Dataset records

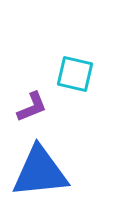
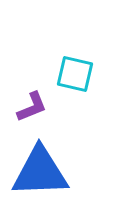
blue triangle: rotated 4 degrees clockwise
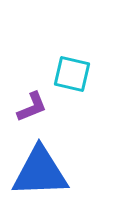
cyan square: moved 3 px left
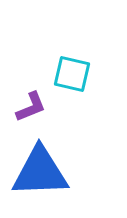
purple L-shape: moved 1 px left
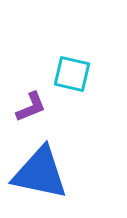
blue triangle: moved 1 px down; rotated 14 degrees clockwise
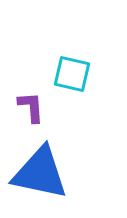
purple L-shape: rotated 72 degrees counterclockwise
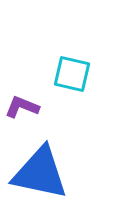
purple L-shape: moved 9 px left; rotated 64 degrees counterclockwise
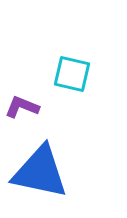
blue triangle: moved 1 px up
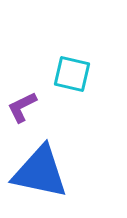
purple L-shape: rotated 48 degrees counterclockwise
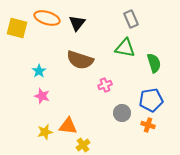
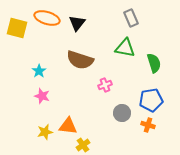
gray rectangle: moved 1 px up
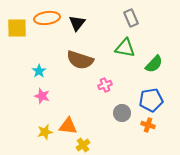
orange ellipse: rotated 25 degrees counterclockwise
yellow square: rotated 15 degrees counterclockwise
green semicircle: moved 1 px down; rotated 60 degrees clockwise
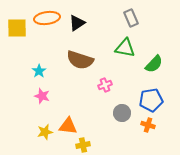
black triangle: rotated 18 degrees clockwise
yellow cross: rotated 24 degrees clockwise
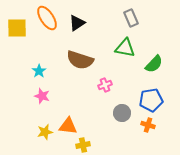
orange ellipse: rotated 65 degrees clockwise
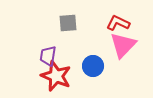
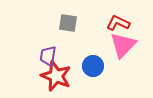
gray square: rotated 12 degrees clockwise
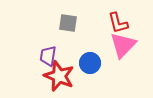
red L-shape: rotated 130 degrees counterclockwise
blue circle: moved 3 px left, 3 px up
red star: moved 3 px right
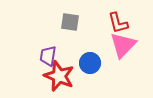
gray square: moved 2 px right, 1 px up
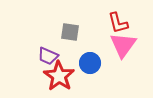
gray square: moved 10 px down
pink triangle: rotated 8 degrees counterclockwise
purple trapezoid: rotated 75 degrees counterclockwise
red star: rotated 12 degrees clockwise
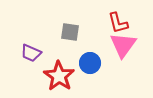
purple trapezoid: moved 17 px left, 3 px up
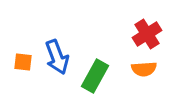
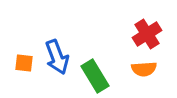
orange square: moved 1 px right, 1 px down
green rectangle: rotated 60 degrees counterclockwise
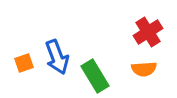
red cross: moved 1 px right, 2 px up
orange square: rotated 24 degrees counterclockwise
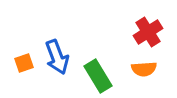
green rectangle: moved 3 px right
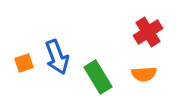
orange semicircle: moved 5 px down
green rectangle: moved 1 px down
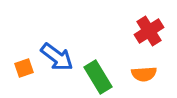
red cross: moved 1 px right, 1 px up
blue arrow: rotated 32 degrees counterclockwise
orange square: moved 5 px down
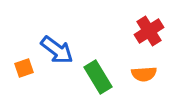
blue arrow: moved 7 px up
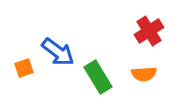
blue arrow: moved 1 px right, 2 px down
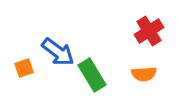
green rectangle: moved 6 px left, 2 px up
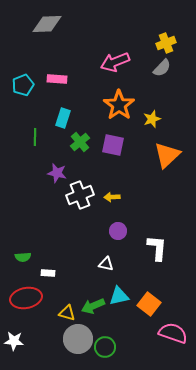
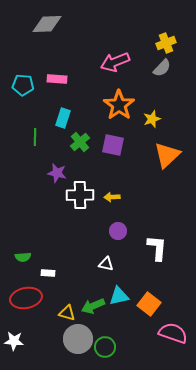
cyan pentagon: rotated 25 degrees clockwise
white cross: rotated 20 degrees clockwise
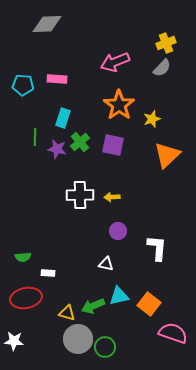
purple star: moved 24 px up
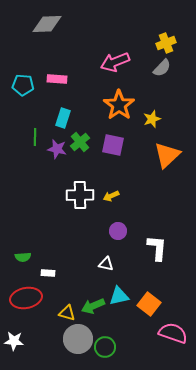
yellow arrow: moved 1 px left, 1 px up; rotated 21 degrees counterclockwise
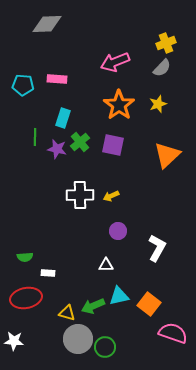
yellow star: moved 6 px right, 15 px up
white L-shape: rotated 24 degrees clockwise
green semicircle: moved 2 px right
white triangle: moved 1 px down; rotated 14 degrees counterclockwise
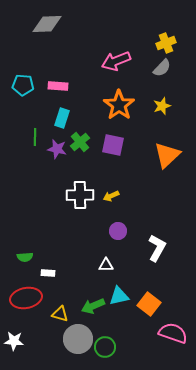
pink arrow: moved 1 px right, 1 px up
pink rectangle: moved 1 px right, 7 px down
yellow star: moved 4 px right, 2 px down
cyan rectangle: moved 1 px left
yellow triangle: moved 7 px left, 1 px down
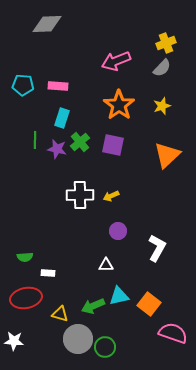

#### AIM:
Please output all of the material above word for word, leaving out the pictures.

#### FULL ANSWER:
blue triangle: rotated 4 degrees clockwise
cyan square: moved 3 px left
purple L-shape: moved 1 px left
blue triangle: moved 1 px down; rotated 14 degrees clockwise
purple L-shape: rotated 72 degrees counterclockwise
purple L-shape: moved 9 px left; rotated 64 degrees counterclockwise
blue triangle: moved 1 px up
purple L-shape: rotated 48 degrees counterclockwise
gray rectangle: moved 1 px up
orange ellipse: rotated 25 degrees counterclockwise
yellow square: rotated 15 degrees counterclockwise
green semicircle: moved 1 px down; rotated 60 degrees clockwise
black triangle: rotated 18 degrees clockwise
yellow cross: rotated 24 degrees clockwise
orange ellipse: rotated 65 degrees clockwise
gray square: rotated 12 degrees clockwise
red L-shape: rotated 130 degrees counterclockwise
blue circle: moved 3 px left, 3 px up
red star: moved 3 px right
gray square: moved 2 px right, 1 px up
gray square: moved 10 px down
pink triangle: rotated 8 degrees counterclockwise
purple trapezoid: rotated 75 degrees counterclockwise
red star: rotated 12 degrees clockwise
purple trapezoid: moved 17 px left, 3 px up
orange square: moved 1 px right, 1 px down
green rectangle: rotated 60 degrees counterclockwise
red cross: moved 1 px right, 2 px up
orange square: rotated 24 degrees counterclockwise
green rectangle: moved 3 px right
orange semicircle: moved 5 px down
green rectangle: moved 1 px down
red cross: moved 1 px right, 1 px up
blue arrow: rotated 32 degrees counterclockwise
orange square: moved 5 px down
blue arrow: moved 7 px up
blue arrow: moved 1 px right, 2 px down
green rectangle: moved 6 px left, 2 px up
cyan pentagon: rotated 25 degrees clockwise
white cross: rotated 20 degrees clockwise
purple star: moved 24 px up
yellow arrow: moved 1 px left, 1 px up; rotated 21 degrees counterclockwise
yellow star: moved 6 px right, 15 px up
white L-shape: rotated 24 degrees clockwise
green semicircle: moved 2 px right
white triangle: moved 1 px down; rotated 14 degrees counterclockwise
pink arrow: moved 1 px right, 1 px up
pink rectangle: moved 1 px right, 7 px down
yellow star: moved 4 px right, 2 px down
cyan rectangle: moved 1 px left
yellow triangle: moved 7 px left, 1 px down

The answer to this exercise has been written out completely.